▶ **What is expected**: Would you please copy each line of the data in which the string "DGND" occurs?
>>>>
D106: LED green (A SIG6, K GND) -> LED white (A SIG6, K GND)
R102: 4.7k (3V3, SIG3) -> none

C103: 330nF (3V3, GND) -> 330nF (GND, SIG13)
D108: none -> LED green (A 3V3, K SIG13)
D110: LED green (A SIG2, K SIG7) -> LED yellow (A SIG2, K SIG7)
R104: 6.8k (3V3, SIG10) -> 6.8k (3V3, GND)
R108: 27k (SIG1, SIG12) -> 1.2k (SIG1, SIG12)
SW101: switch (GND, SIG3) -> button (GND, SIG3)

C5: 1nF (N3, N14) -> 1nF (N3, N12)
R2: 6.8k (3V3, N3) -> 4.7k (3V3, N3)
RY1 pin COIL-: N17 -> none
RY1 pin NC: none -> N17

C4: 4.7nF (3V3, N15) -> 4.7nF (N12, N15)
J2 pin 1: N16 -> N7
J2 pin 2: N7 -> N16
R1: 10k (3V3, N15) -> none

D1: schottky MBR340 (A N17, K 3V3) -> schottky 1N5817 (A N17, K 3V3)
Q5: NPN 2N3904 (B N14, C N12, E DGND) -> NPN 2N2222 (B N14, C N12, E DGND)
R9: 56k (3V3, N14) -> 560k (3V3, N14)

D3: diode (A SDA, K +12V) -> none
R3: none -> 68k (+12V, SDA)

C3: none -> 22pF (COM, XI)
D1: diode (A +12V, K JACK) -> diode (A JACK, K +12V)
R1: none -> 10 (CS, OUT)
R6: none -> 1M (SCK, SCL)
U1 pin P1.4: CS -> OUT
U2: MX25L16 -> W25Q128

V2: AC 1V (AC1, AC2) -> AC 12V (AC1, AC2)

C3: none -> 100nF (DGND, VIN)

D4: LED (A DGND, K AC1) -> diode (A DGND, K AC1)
<<<<
▶ **Solution to the exercise**:
Q5: NPN 2N3904 (B N14, C N12, E DGND) -> NPN 2N2222 (B N14, C N12, E DGND)
C3: none -> 100nF (DGND, VIN)
D4: LED (A DGND, K AC1) -> diode (A DGND, K AC1)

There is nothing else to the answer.